*TRY IT*: You are to retype exactly the line with "in_second: [663, 137, 36, 66]" and every line after it in the entries below.

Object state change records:
Start of Block

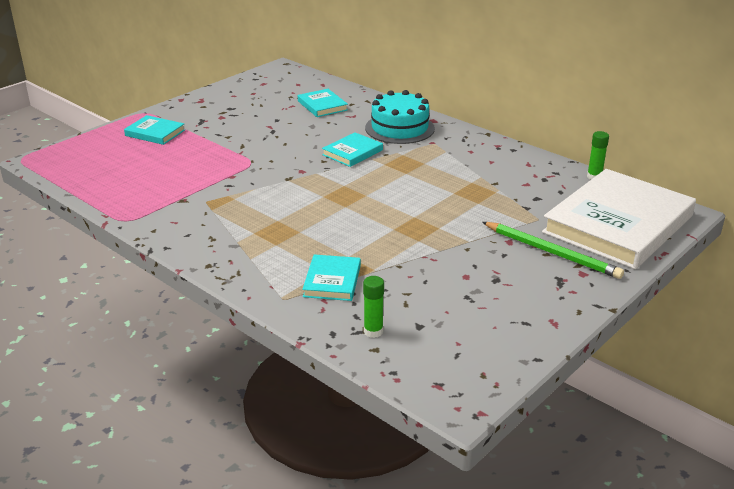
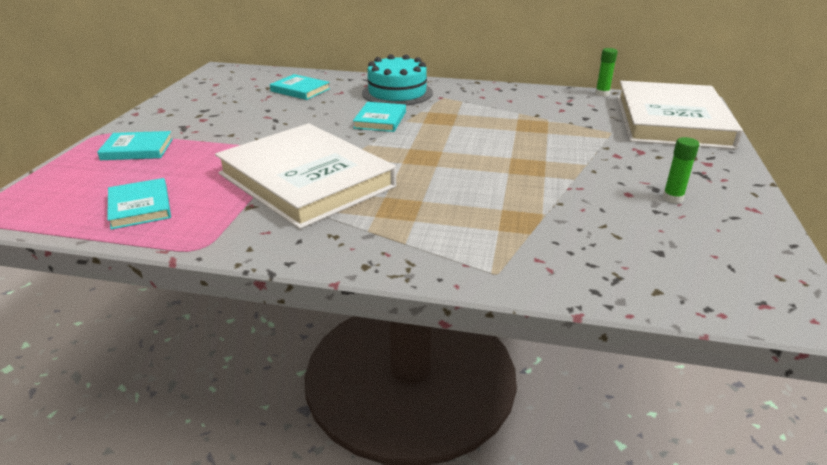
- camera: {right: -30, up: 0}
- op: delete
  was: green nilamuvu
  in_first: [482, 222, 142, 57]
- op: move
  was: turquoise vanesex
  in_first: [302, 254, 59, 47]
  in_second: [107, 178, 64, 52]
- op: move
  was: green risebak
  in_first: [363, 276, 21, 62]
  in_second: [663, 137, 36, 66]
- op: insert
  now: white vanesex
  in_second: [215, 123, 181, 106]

End of Block

*YOUR SOLUTION*:
  in_second: [663, 137, 36, 66]
- op: insert
  now: white vanesex
  in_second: [215, 123, 181, 106]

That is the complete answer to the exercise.